WHAT IS REQUIRED
Return exactly the lines of the entries, from the one with "turquoise dumbbell: 2 -> 5" to the last.

#### RECORDS FOR THE EXERCISE

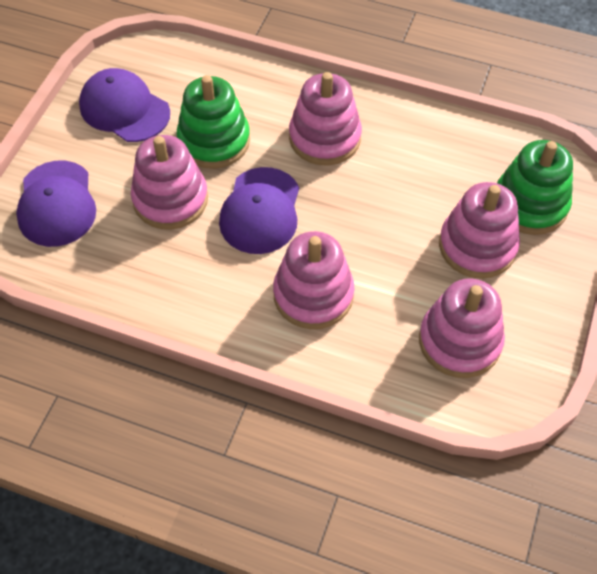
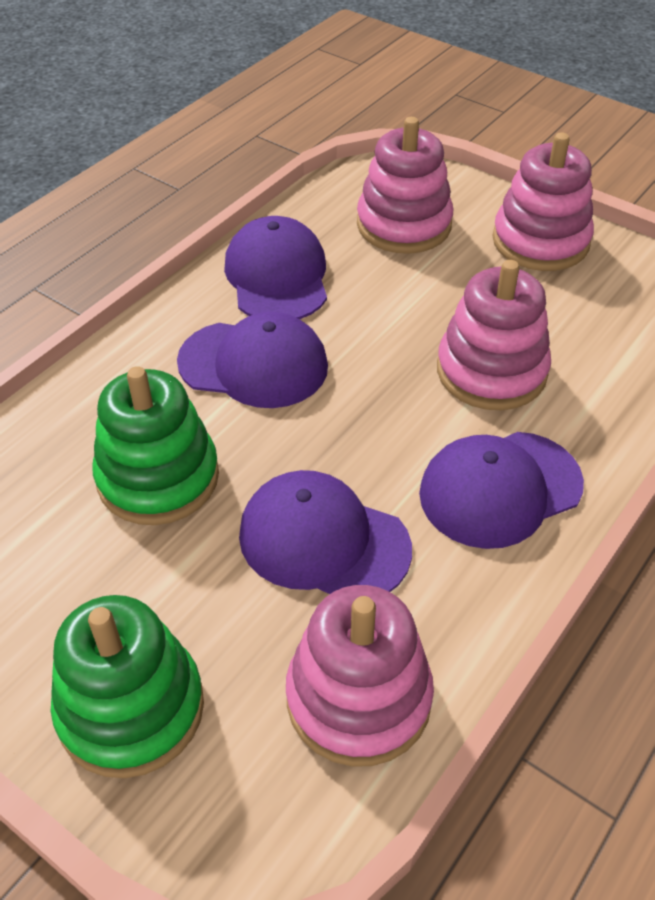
pink stacking toy: 5 -> 4
purple cap: 3 -> 4

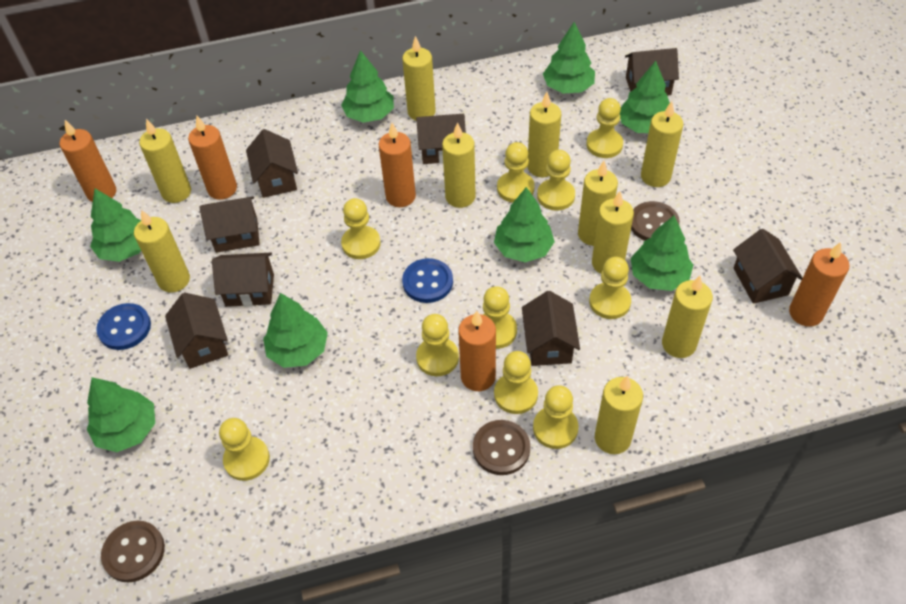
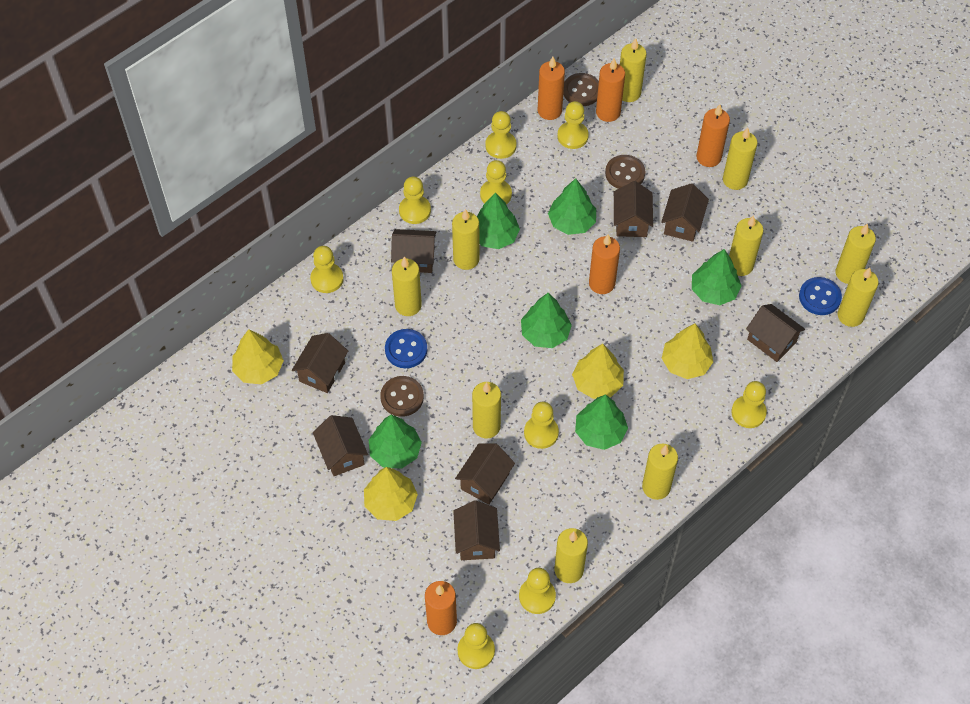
green tree: 8 -> 6
yellow pawn: 10 -> 9
yellow tree: 0 -> 4

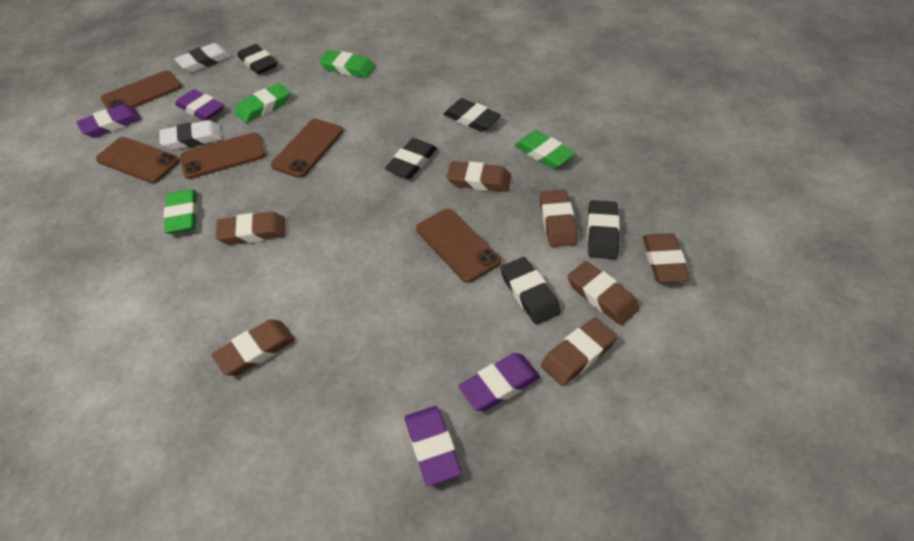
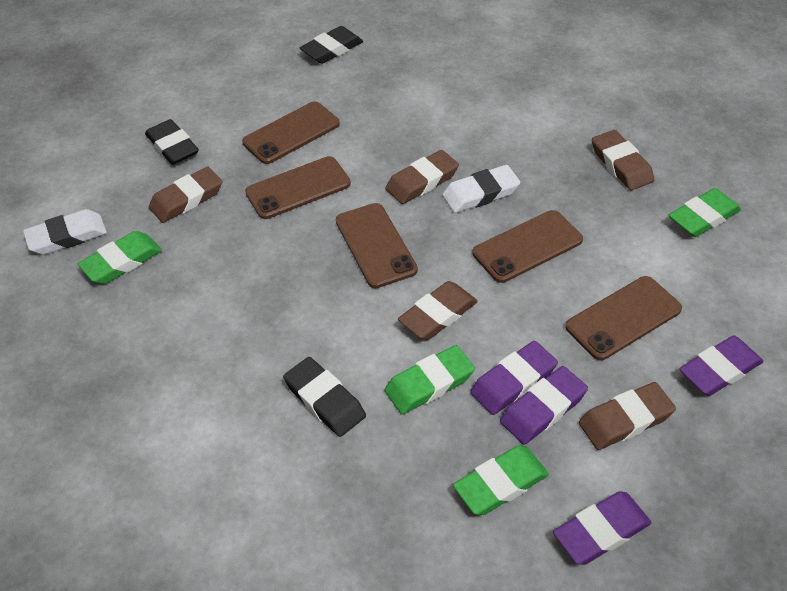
black eraser: 5 -> 3
brown eraser: 7 -> 5

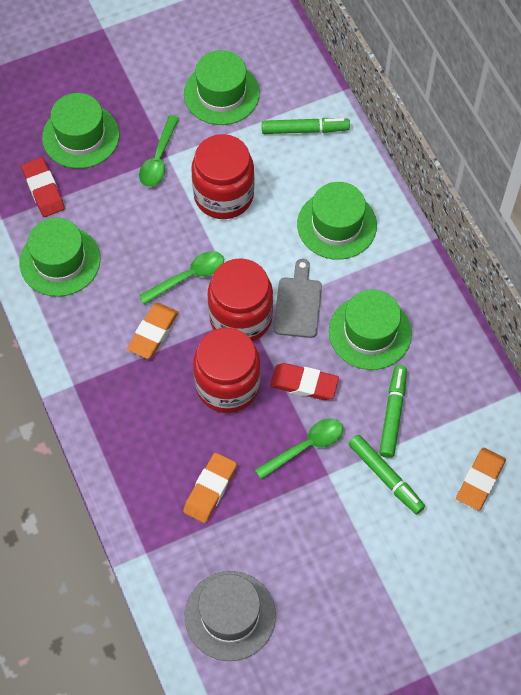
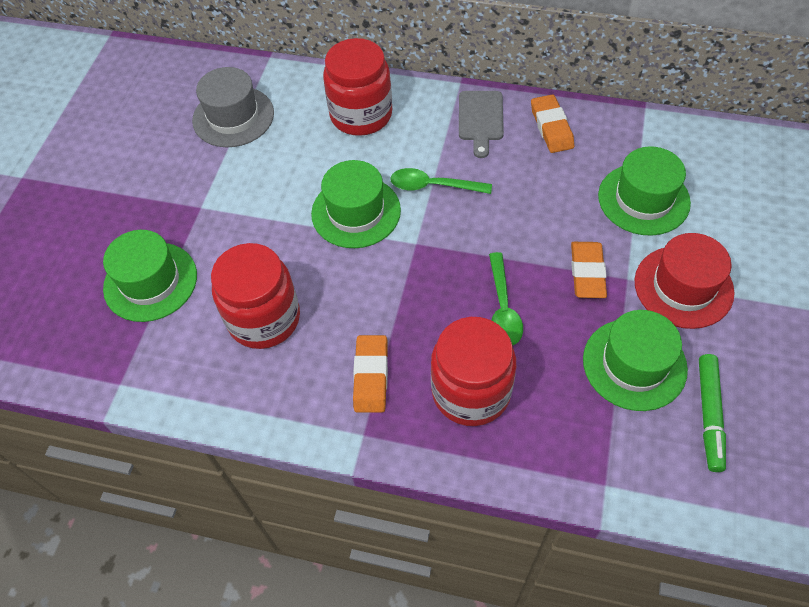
green hat: 5 -> 4
green marker: 3 -> 1
green spoon: 3 -> 2
red eraser: 2 -> 0
red hat: 0 -> 1

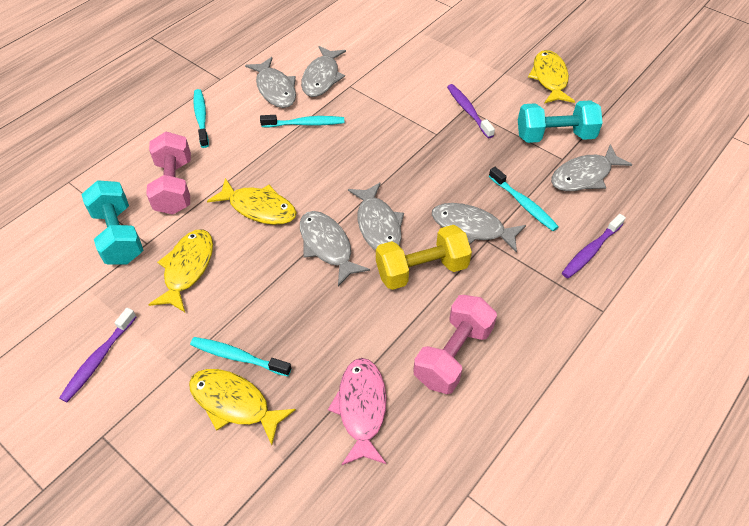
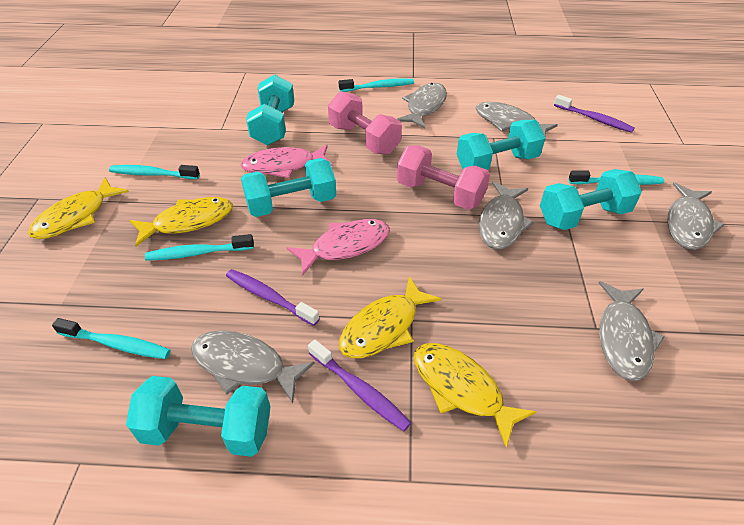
pink fish: 1 -> 2
turquoise dumbbell: 2 -> 5
turquoise toothbrush: 4 -> 5
yellow dumbbell: 1 -> 0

########

RESPONSE AREA
turquoise dumbbell: 2 -> 5
turquoise toothbrush: 4 -> 5
yellow dumbbell: 1 -> 0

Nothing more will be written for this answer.